§ **RECORD EXCERPTS**
----------------------------------------

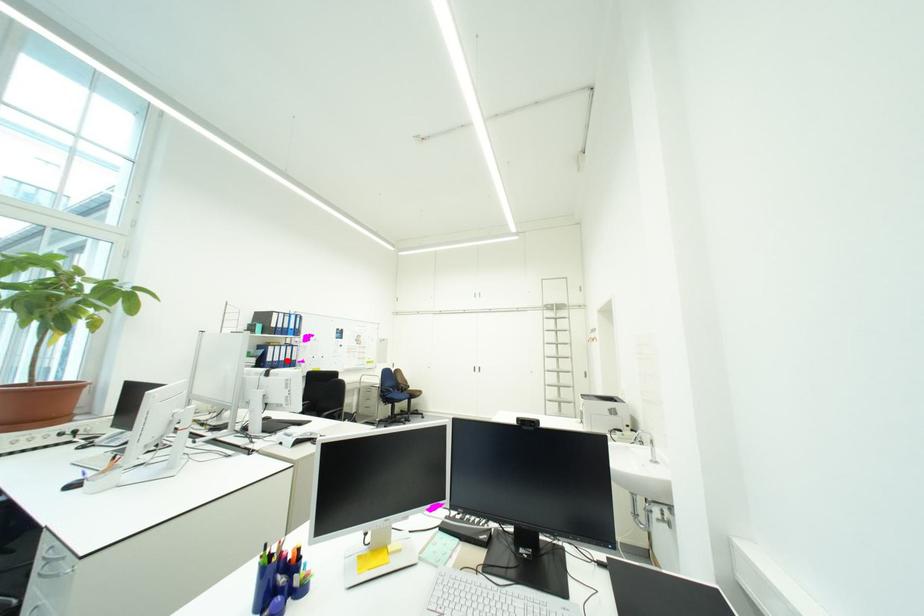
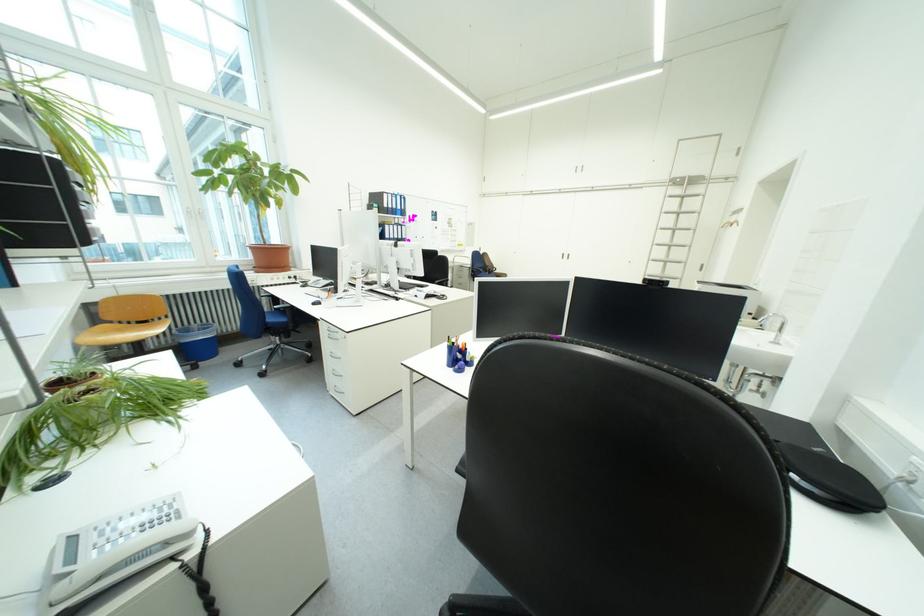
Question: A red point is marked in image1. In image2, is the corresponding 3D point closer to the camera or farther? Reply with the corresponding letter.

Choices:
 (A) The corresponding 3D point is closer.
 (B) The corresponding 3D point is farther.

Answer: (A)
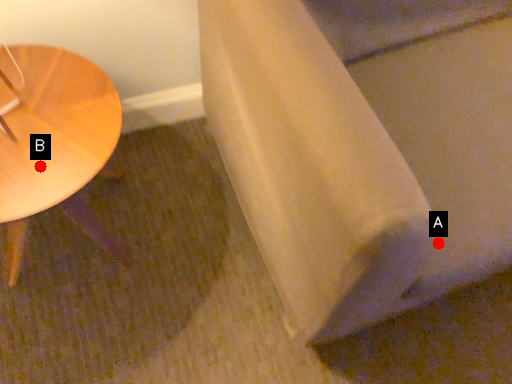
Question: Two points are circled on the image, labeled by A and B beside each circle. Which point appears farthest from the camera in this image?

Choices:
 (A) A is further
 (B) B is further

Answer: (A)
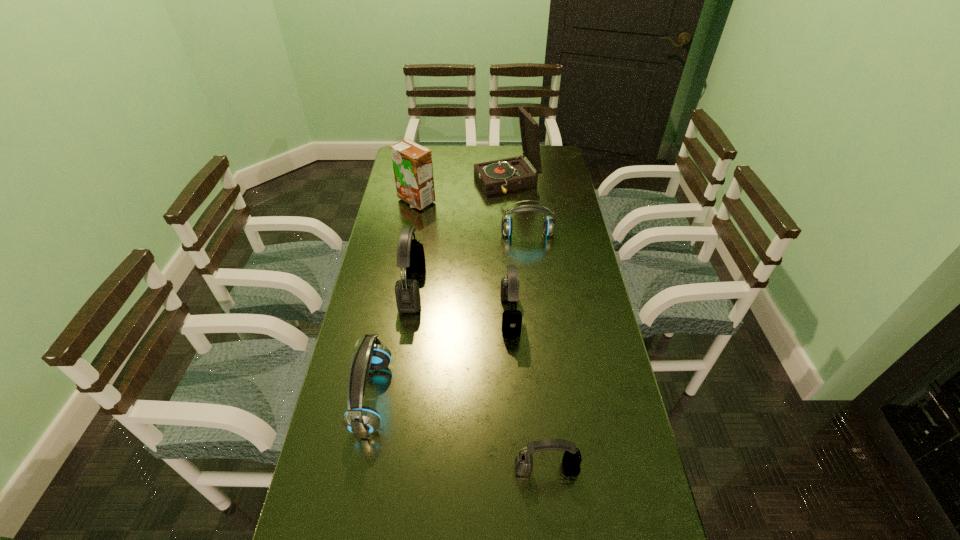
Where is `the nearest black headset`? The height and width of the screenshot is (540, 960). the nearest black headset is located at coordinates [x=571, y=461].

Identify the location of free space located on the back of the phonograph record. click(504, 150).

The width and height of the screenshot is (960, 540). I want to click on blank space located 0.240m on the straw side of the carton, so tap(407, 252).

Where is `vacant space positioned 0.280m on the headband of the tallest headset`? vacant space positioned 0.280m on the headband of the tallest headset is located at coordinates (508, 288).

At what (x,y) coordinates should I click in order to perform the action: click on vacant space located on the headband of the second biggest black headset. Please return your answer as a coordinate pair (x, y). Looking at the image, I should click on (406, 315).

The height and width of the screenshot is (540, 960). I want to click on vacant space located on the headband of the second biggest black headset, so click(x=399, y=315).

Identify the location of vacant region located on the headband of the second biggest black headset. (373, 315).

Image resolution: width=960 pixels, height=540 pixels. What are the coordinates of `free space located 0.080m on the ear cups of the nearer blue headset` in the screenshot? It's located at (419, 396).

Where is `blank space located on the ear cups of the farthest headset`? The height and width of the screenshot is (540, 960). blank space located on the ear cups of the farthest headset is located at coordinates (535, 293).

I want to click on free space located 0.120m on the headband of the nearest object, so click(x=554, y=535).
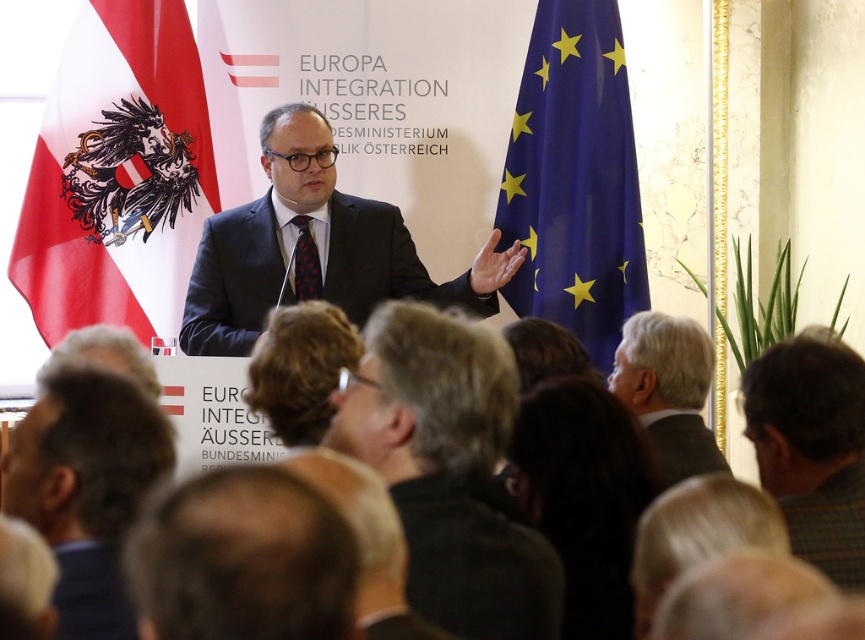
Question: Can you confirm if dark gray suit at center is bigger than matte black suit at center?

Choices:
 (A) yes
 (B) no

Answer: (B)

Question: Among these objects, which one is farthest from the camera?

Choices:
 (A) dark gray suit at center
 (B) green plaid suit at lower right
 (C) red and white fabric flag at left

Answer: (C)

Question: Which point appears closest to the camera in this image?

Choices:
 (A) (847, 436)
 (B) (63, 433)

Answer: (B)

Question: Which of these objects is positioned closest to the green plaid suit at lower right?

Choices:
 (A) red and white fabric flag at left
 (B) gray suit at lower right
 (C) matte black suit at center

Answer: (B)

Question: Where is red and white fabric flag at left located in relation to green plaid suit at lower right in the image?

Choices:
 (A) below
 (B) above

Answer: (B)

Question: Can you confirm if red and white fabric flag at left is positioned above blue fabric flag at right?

----------------------------------------

§ **WORK REQUIRED**
Convert the items above, from the start through the line containing "The width and", into a JSON list of strings, with one string per line and blank lines omitted. Leave the pictures out.

§ **TASK SOLUTION**
[
  "Question: A red point is marked in image1. In image2, is the corresponding 3D point closer to the camera or farther? Reply with the corresponding letter.",
  "Choices:",
  " (A) The corresponding 3D point is closer.",
  " (B) The corresponding 3D point is farther.",
  "Answer: (A)",
  "Question: Two points are circled on the image, labeled by A and B beside each circle. Which point appears farthest from the camera in this image?",
  "Choices:",
  " (A) A is further",
  " (B) B is further",
  "Answer: (A)",
  "Where is `the nearest black headset`? The height and width of the screenshot is (540, 960). the nearest black headset is located at coordinates [x=571, y=461].",
  "Identify the location of free space located on the back of the phonograph record. click(504, 150).",
  "The width and height of the screenshot is (960, 540). I want to click on blank space located 0.240m on the straw side of the carton, so tap(407, 252)."
]